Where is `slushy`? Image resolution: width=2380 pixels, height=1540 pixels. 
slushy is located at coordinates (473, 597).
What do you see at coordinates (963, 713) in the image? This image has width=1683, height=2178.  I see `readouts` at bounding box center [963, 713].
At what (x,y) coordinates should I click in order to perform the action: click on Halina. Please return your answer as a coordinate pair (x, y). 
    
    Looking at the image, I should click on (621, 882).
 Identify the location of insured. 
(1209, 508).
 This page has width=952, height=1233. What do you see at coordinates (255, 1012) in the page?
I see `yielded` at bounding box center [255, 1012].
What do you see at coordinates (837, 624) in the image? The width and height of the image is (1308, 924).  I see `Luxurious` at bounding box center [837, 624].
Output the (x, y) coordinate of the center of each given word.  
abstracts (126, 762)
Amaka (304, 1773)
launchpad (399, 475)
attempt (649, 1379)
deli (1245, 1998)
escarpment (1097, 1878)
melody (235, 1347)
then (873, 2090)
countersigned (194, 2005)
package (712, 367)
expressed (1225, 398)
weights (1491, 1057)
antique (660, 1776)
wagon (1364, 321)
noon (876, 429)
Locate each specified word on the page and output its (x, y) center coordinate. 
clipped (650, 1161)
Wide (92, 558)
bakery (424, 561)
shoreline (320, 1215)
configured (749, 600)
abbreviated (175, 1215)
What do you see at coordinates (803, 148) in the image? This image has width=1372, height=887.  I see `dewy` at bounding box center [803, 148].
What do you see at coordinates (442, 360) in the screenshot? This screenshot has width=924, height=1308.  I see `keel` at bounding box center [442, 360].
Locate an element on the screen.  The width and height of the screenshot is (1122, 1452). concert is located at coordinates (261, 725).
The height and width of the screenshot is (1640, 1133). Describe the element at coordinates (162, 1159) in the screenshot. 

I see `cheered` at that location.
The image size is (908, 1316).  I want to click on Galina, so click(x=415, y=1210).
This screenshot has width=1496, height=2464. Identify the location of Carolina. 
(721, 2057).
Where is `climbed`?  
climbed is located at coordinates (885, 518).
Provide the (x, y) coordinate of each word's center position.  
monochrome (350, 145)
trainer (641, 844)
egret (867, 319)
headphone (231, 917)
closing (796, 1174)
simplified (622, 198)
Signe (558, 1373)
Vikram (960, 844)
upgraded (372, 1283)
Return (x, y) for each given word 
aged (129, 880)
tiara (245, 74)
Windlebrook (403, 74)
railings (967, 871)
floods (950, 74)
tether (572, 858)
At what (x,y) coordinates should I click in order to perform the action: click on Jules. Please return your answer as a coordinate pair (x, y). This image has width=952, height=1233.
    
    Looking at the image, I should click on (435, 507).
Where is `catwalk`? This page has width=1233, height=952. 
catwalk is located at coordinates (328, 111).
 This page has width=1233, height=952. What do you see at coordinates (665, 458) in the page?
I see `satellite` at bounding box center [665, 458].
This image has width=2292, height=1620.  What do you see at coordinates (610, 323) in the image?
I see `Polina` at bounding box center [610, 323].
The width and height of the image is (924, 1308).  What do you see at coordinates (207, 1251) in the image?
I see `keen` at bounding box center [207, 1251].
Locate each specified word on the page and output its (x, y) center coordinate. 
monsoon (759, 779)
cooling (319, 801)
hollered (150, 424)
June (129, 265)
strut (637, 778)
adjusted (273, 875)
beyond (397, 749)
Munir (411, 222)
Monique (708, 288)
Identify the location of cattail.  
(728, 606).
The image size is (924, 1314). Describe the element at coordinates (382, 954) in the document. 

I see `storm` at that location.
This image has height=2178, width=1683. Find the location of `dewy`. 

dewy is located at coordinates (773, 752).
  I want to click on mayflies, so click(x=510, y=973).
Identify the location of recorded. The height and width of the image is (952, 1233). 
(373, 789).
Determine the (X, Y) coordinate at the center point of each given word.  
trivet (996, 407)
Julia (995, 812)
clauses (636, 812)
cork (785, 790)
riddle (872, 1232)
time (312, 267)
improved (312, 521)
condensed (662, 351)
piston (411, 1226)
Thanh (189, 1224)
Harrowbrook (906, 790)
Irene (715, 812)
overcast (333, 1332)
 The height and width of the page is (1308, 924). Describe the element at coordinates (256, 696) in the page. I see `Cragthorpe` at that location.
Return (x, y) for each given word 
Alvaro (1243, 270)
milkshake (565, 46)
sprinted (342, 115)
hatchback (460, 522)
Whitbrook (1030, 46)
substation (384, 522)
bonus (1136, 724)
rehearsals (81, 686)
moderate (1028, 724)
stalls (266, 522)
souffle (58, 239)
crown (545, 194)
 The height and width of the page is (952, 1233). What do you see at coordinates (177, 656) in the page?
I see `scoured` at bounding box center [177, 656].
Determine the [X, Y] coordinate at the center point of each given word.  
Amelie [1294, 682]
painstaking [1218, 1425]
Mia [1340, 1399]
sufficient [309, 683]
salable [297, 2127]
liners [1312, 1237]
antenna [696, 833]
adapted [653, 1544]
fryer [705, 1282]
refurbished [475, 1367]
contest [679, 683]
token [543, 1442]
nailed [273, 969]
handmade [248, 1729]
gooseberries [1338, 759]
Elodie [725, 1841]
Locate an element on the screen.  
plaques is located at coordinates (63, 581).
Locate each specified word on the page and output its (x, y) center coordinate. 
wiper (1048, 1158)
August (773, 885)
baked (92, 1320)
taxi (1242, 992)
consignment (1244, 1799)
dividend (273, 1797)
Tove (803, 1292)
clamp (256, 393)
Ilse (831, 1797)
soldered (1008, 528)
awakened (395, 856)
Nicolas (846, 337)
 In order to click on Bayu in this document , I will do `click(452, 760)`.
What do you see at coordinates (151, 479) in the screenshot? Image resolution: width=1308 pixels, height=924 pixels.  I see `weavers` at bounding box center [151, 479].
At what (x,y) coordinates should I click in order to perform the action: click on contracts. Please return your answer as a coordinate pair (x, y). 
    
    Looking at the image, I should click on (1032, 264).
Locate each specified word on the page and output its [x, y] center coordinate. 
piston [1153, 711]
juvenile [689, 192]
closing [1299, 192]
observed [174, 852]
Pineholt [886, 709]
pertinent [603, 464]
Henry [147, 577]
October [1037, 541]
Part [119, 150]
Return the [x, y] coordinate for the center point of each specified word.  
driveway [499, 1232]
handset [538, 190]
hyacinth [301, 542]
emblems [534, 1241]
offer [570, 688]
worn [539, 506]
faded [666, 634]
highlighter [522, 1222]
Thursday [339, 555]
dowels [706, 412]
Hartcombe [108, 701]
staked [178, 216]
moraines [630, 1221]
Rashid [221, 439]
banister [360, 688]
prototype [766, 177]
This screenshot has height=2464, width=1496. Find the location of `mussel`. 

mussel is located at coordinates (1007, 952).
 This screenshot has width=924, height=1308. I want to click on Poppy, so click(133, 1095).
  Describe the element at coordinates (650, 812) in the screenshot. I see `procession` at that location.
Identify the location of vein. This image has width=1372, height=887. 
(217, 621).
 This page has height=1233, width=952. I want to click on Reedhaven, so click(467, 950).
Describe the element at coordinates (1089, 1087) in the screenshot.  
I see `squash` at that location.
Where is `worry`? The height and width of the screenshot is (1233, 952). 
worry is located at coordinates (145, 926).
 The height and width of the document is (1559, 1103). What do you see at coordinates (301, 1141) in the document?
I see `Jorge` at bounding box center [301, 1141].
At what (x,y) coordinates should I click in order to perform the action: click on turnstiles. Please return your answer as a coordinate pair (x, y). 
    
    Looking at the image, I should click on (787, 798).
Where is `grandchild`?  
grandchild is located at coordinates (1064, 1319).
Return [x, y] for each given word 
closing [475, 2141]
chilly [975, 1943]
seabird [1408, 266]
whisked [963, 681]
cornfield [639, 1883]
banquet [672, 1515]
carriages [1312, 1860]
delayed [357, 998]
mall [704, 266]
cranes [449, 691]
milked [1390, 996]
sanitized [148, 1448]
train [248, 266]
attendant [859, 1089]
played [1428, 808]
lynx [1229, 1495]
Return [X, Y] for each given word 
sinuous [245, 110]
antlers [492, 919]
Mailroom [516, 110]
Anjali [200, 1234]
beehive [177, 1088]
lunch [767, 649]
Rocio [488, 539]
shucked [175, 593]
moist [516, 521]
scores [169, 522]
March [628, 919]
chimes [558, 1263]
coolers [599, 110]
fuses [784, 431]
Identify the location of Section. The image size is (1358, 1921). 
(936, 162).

> _Given problem_
Reproduce verbatim the records above, from the line with "Determine the [X, Y]" up to and including the line with "This page has height=1233, width=952.".

> _Full output_
Determine the [X, Y] coordinate at the center point of each given word.  
Amelie [1294, 682]
painstaking [1218, 1425]
Mia [1340, 1399]
sufficient [309, 683]
salable [297, 2127]
liners [1312, 1237]
antenna [696, 833]
adapted [653, 1544]
fryer [705, 1282]
refurbished [475, 1367]
contest [679, 683]
token [543, 1442]
nailed [273, 969]
handmade [248, 1729]
gooseberries [1338, 759]
Elodie [725, 1841]
Locate an element on the screen.  
plaques is located at coordinates (63, 581).
Locate each specified word on the page and output its (x, y) center coordinate. 
wiper (1048, 1158)
August (773, 885)
baked (92, 1320)
taxi (1242, 992)
consignment (1244, 1799)
dividend (273, 1797)
Tove (803, 1292)
clamp (256, 393)
Ilse (831, 1797)
soldered (1008, 528)
awakened (395, 856)
Nicolas (846, 337)
 In order to click on Bayu in this document , I will do `click(452, 760)`.
What do you see at coordinates (151, 479) in the screenshot? Image resolution: width=1308 pixels, height=924 pixels.  I see `weavers` at bounding box center [151, 479].
At what (x,y) coordinates should I click in order to perform the action: click on contracts. Please return your answer as a coordinate pair (x, y). 
    
    Looking at the image, I should click on (1032, 264).
Locate each specified word on the page and output its [x, y] center coordinate. 
piston [1153, 711]
juvenile [689, 192]
closing [1299, 192]
observed [174, 852]
Pineholt [886, 709]
pertinent [603, 464]
Henry [147, 577]
October [1037, 541]
Part [119, 150]
Return the [x, y] coordinate for the center point of each specified word.  
driveway [499, 1232]
handset [538, 190]
hyacinth [301, 542]
emblems [534, 1241]
offer [570, 688]
worn [539, 506]
faded [666, 634]
highlighter [522, 1222]
Thursday [339, 555]
dowels [706, 412]
Hartcombe [108, 701]
staked [178, 216]
moraines [630, 1221]
Rashid [221, 439]
banister [360, 688]
prototype [766, 177]
This screenshot has height=2464, width=1496. Find the location of `mussel`. 

mussel is located at coordinates (1007, 952).
 This screenshot has width=924, height=1308. I want to click on Poppy, so click(133, 1095).
  Describe the element at coordinates (650, 812) in the screenshot. I see `procession` at that location.
Identify the location of vein. This image has width=1372, height=887. 
(217, 621).
 This page has height=1233, width=952. I want to click on Reedhaven, so click(467, 950).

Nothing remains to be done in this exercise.